WHAT IS NEEDED: If a line of the data below contains the string "pink", copy it into your answer.

STORED DATA:
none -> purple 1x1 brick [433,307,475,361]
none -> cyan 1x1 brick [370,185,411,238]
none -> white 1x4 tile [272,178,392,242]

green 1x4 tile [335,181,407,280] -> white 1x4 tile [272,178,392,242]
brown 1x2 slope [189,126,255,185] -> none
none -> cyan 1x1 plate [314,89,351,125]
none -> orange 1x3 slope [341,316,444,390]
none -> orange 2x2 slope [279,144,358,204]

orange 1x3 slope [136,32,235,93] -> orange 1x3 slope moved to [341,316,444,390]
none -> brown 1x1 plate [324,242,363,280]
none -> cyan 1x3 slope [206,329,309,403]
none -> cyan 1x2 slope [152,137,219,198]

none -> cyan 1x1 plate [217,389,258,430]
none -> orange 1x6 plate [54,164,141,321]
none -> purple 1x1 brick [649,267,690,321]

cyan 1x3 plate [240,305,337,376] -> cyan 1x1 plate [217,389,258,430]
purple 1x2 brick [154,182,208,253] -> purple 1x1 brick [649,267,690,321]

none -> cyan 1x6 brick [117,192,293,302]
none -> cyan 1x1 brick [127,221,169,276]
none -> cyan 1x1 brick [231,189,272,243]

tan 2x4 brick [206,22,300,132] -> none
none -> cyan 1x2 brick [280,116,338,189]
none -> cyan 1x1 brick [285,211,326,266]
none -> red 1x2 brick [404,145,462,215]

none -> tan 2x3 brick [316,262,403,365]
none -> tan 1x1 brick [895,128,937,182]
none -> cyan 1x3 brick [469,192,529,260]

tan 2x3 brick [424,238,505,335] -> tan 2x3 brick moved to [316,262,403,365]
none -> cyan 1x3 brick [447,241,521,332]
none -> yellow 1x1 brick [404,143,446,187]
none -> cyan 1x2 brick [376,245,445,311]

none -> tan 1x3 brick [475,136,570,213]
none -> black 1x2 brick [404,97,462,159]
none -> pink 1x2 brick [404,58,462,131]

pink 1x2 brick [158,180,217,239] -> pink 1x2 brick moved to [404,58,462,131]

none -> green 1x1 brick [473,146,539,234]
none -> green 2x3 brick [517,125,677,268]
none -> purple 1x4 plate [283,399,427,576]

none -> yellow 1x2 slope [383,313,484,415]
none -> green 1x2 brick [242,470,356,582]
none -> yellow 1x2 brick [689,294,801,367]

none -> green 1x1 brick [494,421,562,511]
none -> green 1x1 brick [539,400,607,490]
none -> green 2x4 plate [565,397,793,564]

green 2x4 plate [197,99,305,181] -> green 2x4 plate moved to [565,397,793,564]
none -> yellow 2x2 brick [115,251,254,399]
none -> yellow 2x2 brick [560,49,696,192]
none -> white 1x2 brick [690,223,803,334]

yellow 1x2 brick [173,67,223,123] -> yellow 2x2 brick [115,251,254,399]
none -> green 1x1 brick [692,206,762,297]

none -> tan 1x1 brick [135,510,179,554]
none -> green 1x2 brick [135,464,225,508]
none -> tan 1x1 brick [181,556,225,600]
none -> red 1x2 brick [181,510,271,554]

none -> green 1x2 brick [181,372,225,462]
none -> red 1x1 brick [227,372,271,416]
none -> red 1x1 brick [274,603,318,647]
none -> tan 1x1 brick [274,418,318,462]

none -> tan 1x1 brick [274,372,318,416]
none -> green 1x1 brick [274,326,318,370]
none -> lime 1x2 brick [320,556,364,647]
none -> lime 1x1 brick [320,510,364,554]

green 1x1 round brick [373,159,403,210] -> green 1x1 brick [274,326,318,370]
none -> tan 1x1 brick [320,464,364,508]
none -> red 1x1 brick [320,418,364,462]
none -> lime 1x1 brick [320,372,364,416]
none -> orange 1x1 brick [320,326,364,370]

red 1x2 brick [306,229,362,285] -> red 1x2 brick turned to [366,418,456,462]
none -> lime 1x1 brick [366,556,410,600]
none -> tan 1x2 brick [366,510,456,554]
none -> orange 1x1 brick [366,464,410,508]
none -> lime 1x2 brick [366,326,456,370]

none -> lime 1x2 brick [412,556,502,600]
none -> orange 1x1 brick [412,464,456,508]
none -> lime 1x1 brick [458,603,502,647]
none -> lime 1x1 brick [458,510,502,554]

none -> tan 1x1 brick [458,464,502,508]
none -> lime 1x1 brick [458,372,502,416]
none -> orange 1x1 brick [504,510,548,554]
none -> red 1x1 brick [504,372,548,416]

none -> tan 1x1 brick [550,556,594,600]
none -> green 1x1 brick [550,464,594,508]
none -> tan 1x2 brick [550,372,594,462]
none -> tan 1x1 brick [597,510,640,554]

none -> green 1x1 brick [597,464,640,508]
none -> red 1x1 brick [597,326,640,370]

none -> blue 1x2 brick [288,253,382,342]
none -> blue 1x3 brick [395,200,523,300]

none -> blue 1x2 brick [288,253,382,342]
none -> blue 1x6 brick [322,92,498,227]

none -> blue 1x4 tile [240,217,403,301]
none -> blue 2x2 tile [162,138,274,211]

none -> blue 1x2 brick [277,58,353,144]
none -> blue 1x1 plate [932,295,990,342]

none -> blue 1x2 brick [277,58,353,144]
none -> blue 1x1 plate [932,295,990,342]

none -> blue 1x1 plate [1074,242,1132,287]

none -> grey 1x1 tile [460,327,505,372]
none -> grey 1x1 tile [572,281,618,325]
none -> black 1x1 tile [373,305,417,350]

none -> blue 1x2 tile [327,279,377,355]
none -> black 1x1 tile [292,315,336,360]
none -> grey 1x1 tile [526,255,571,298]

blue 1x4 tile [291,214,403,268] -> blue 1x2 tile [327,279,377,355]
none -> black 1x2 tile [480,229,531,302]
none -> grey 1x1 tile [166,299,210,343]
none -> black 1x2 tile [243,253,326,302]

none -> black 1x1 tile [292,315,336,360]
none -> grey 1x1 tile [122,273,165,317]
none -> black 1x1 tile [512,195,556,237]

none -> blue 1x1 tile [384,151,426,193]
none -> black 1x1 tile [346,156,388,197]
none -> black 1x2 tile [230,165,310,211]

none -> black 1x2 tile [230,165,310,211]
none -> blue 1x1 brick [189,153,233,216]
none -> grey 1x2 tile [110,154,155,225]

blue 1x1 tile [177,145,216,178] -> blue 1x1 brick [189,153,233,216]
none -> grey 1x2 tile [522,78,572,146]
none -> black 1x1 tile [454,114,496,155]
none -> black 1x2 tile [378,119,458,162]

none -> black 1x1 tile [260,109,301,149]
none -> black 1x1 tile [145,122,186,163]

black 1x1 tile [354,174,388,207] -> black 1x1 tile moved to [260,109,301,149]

WRITTEN ANSWER:
none -> pink 1x2 brick [404,58,462,131]
pink 1x2 brick [158,180,217,239] -> pink 1x2 brick moved to [404,58,462,131]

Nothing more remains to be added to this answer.